Rewrite every line of the records below, including the requests, and increase each coordinate in the answers by 6. Leave the pictures out of your answer.

--- begin GIVEN ENTRIES ---

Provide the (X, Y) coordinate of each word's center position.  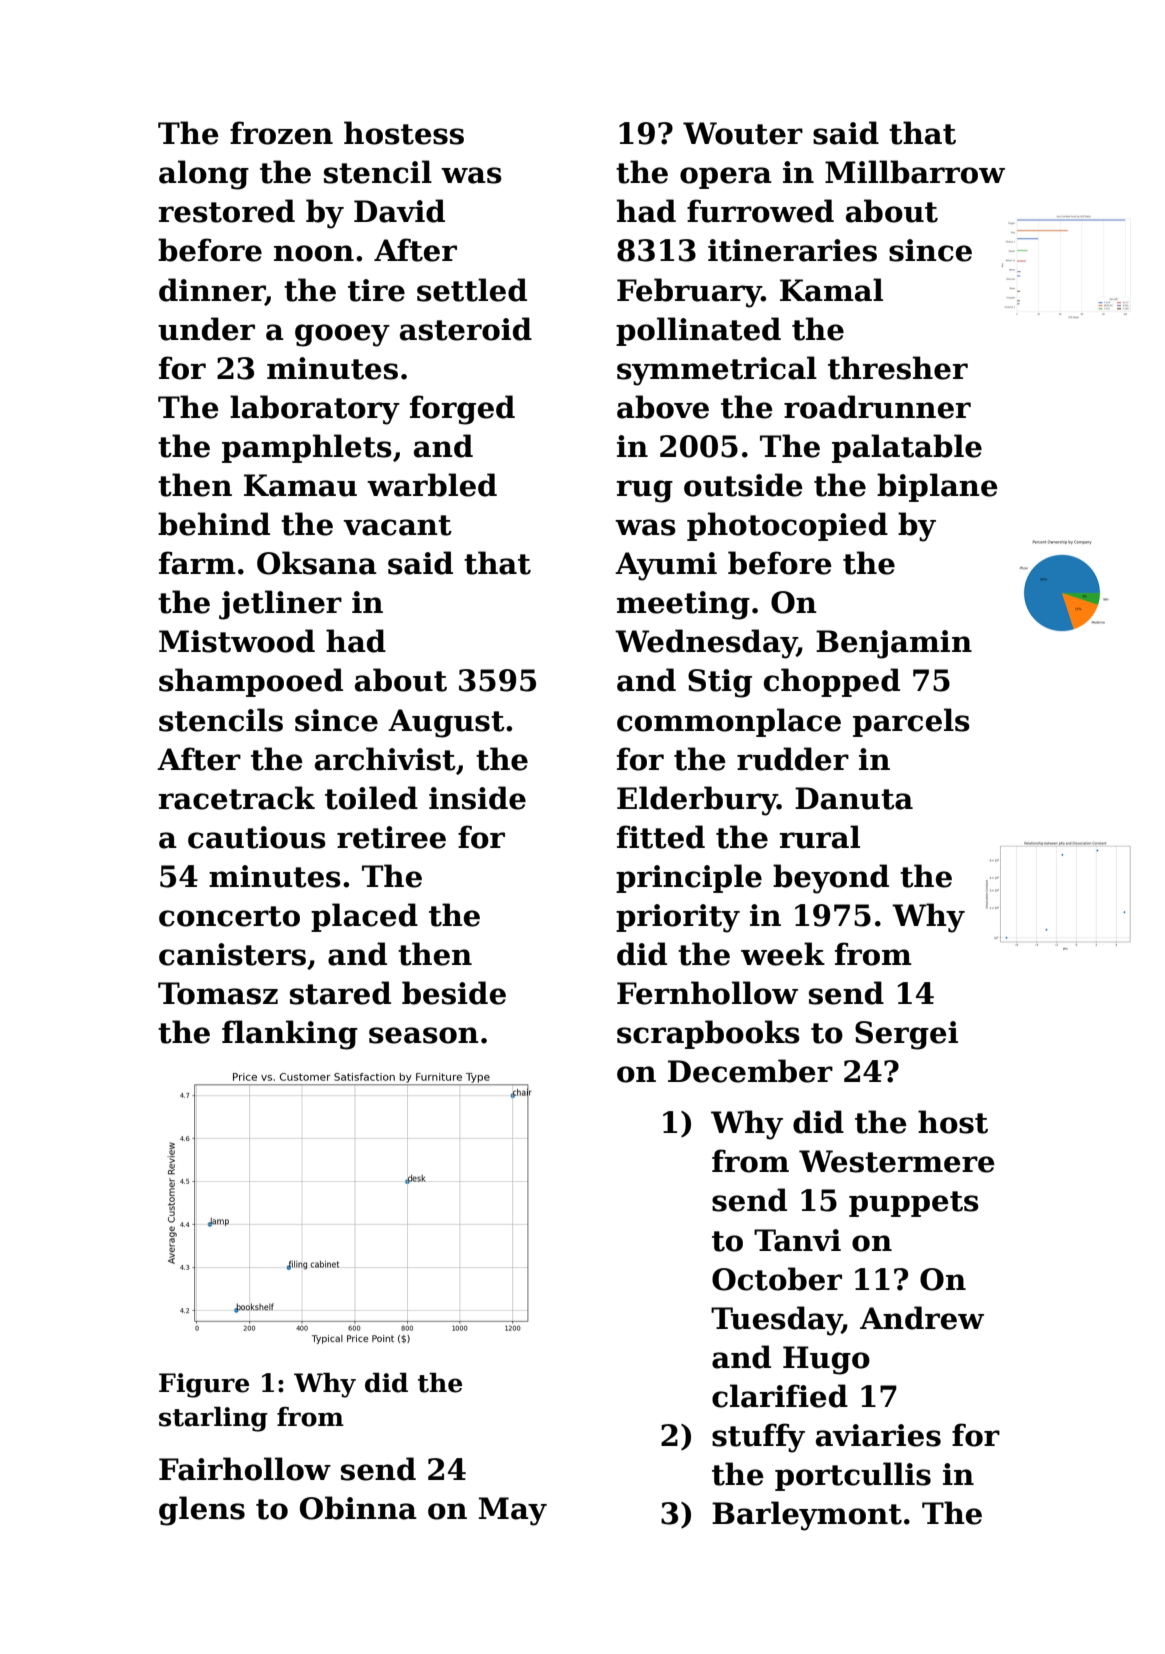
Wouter (743, 133)
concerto (229, 916)
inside (477, 798)
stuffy (758, 1438)
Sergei (906, 1035)
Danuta (854, 798)
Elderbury (697, 801)
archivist (385, 759)
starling (213, 1419)
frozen (281, 133)
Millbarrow (915, 172)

--- end GIVEN ENTRIES ---

THE COMPLETED TASK
Provide the (X, Y) coordinate of each word's center position.  
Wouter (749, 139)
concerto (235, 922)
inside (483, 804)
stuffy (764, 1444)
Sergei (912, 1041)
Danuta (860, 804)
Elderbury (703, 807)
archivist (391, 765)
starling (219, 1425)
frozen (287, 139)
Millbarrow (921, 178)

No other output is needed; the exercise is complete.